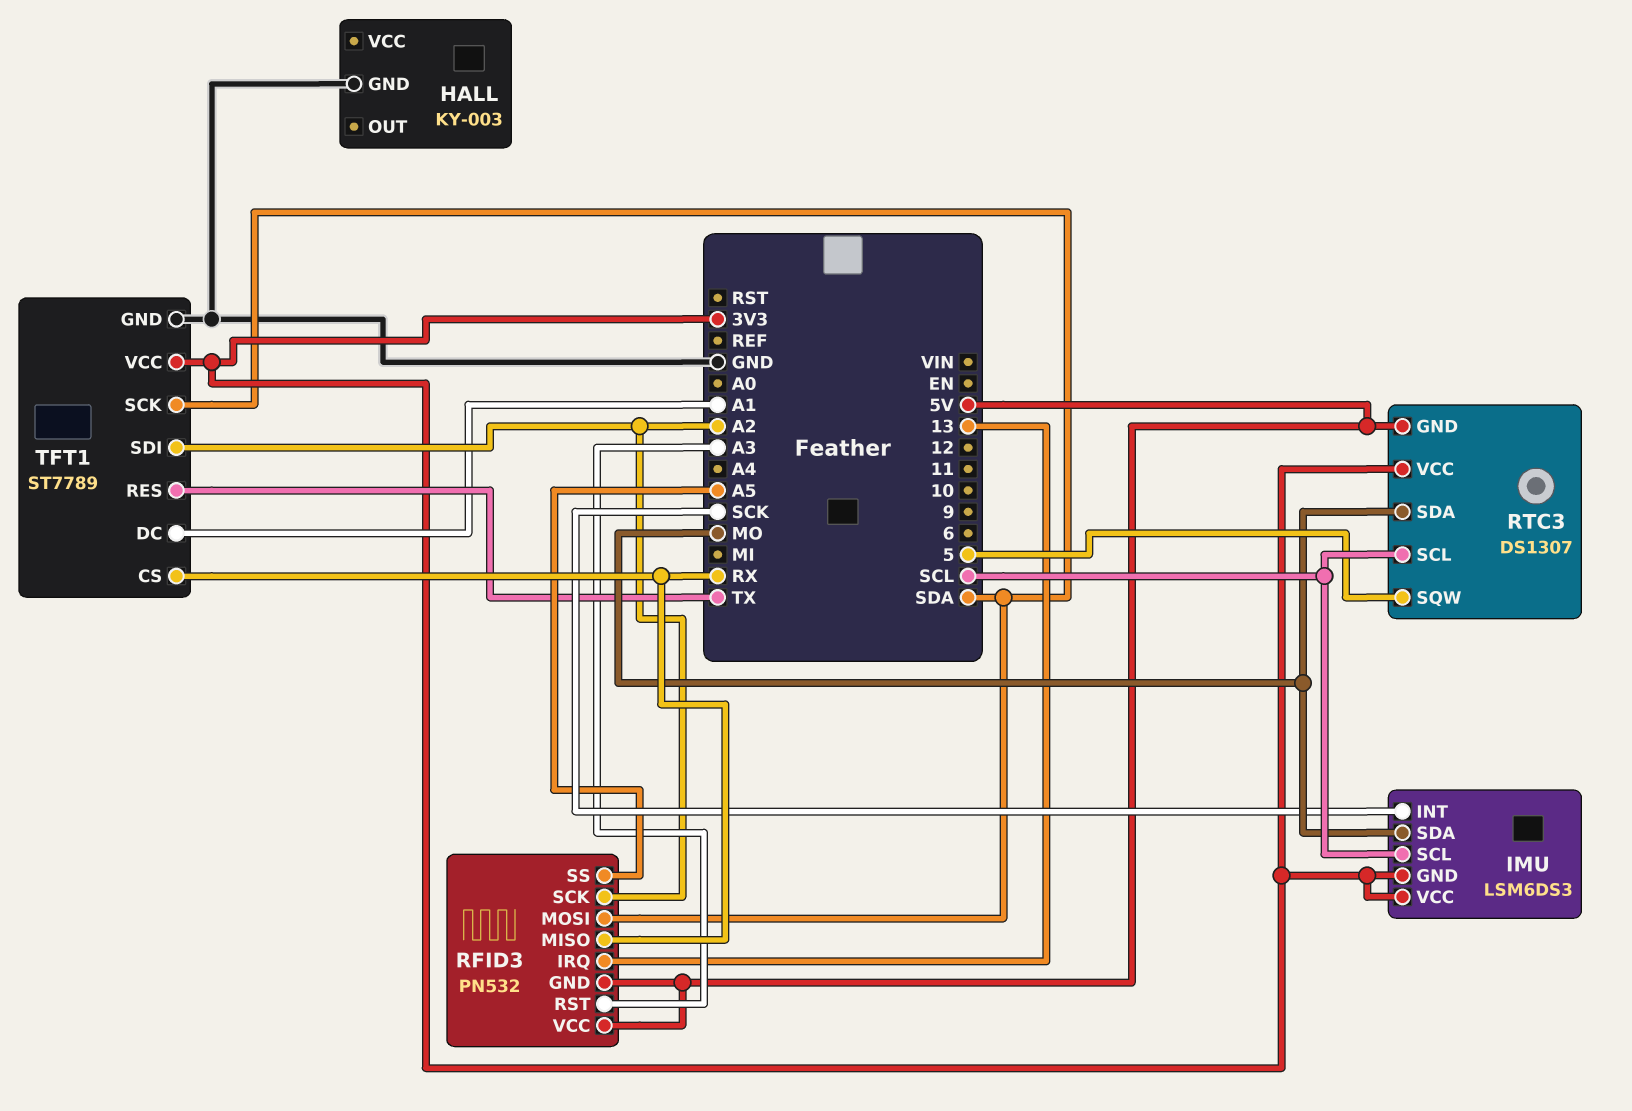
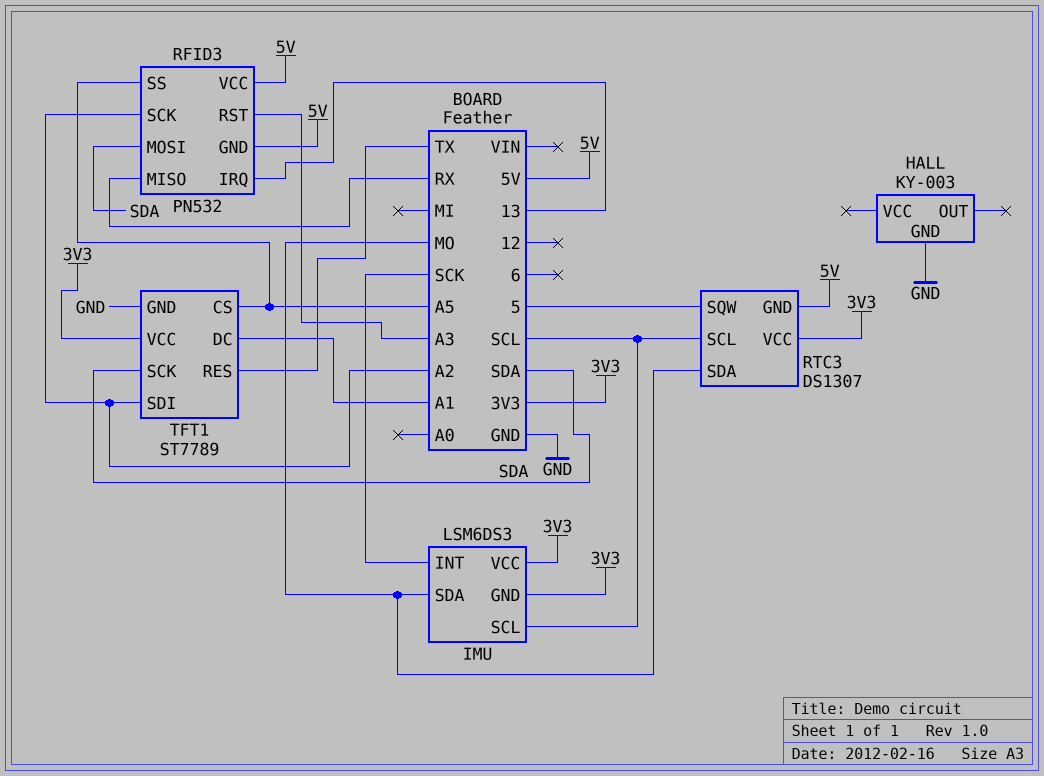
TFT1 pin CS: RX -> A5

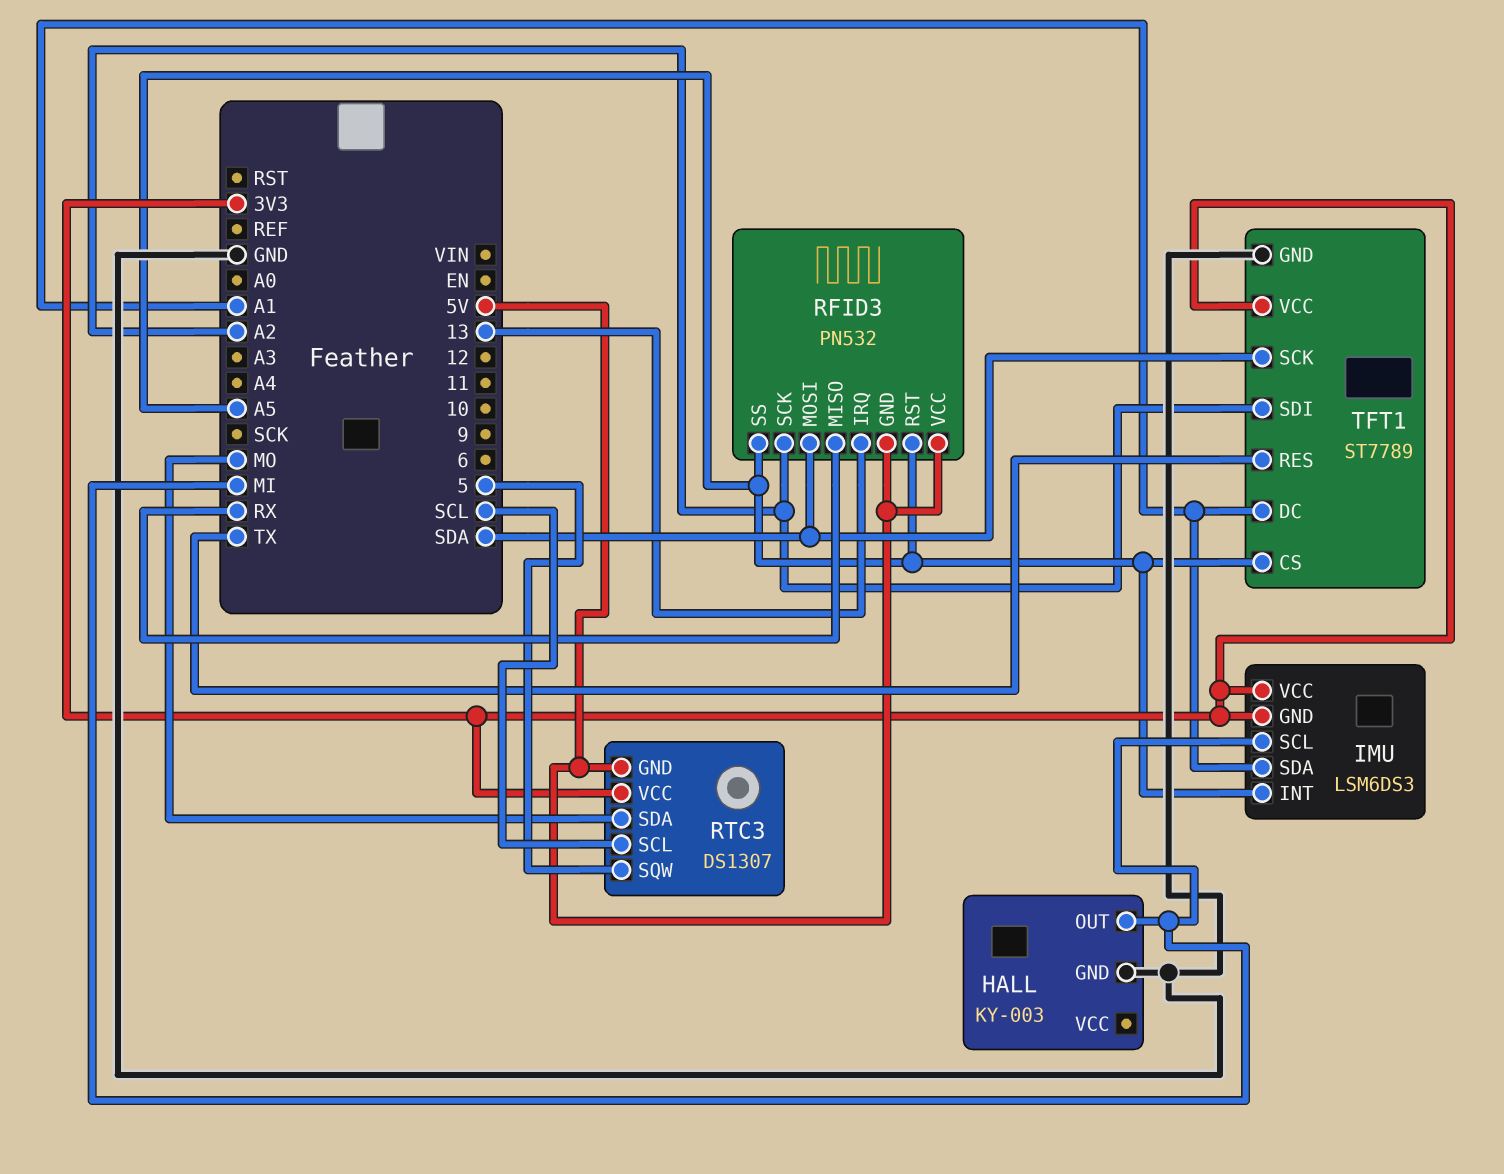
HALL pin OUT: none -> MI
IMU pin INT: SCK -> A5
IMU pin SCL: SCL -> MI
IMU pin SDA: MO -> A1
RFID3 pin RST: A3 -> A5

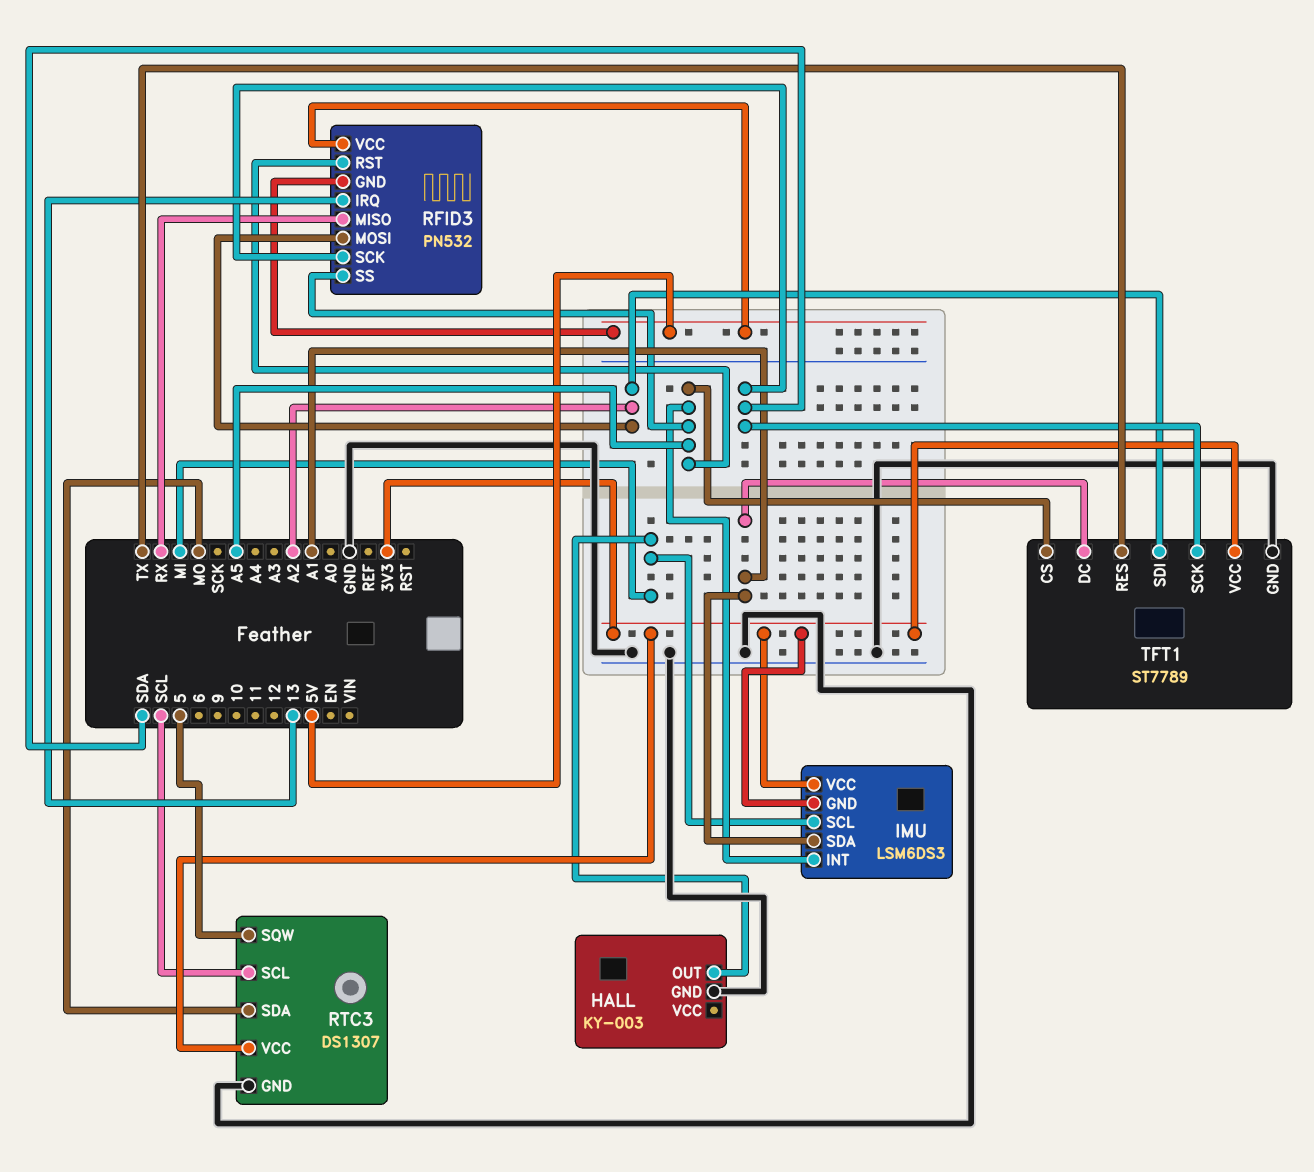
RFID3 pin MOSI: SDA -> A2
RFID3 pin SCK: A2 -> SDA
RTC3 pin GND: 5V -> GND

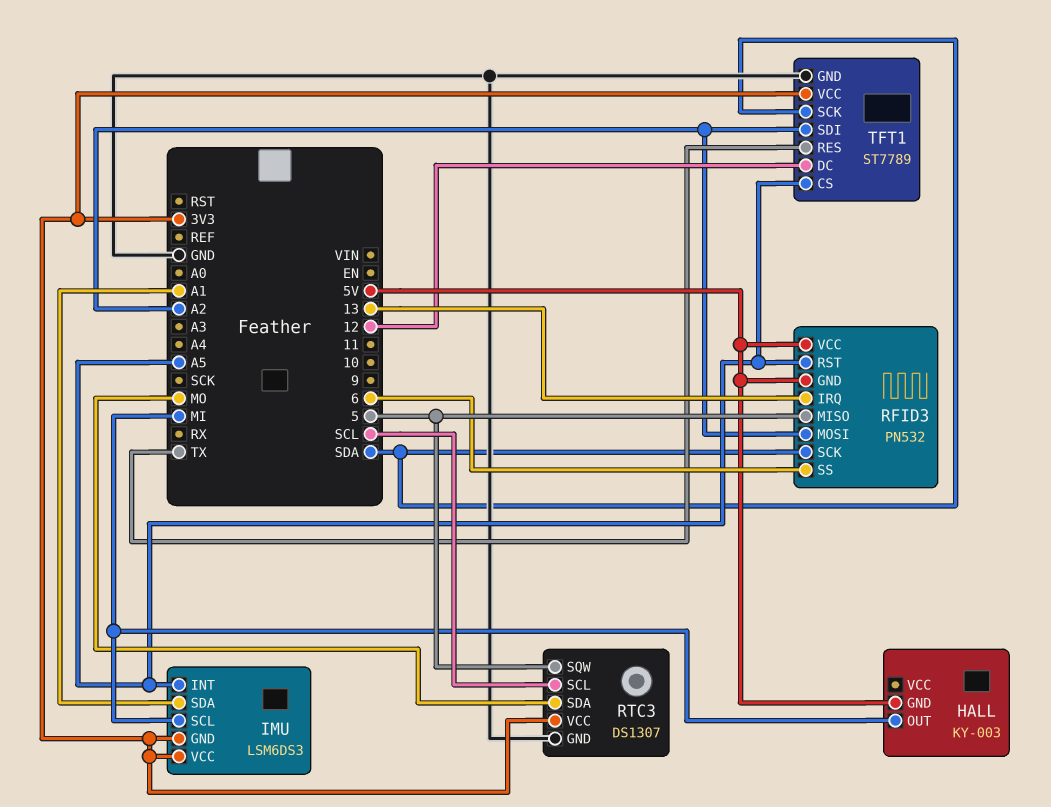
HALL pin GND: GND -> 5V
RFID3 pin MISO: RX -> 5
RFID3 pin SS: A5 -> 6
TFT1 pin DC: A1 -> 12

_ _ _ _ _

■ **Task statement**: Output all of the entries verbatim, leaving out any images.

■ **Finished exercise**:
TFT1 pin CS: RX -> A5

HALL pin OUT: none -> MI
IMU pin INT: SCK -> A5
IMU pin SCL: SCL -> MI
IMU pin SDA: MO -> A1
RFID3 pin RST: A3 -> A5

RFID3 pin MOSI: SDA -> A2
RFID3 pin SCK: A2 -> SDA
RTC3 pin GND: 5V -> GND

HALL pin GND: GND -> 5V
RFID3 pin MISO: RX -> 5
RFID3 pin SS: A5 -> 6
TFT1 pin DC: A1 -> 12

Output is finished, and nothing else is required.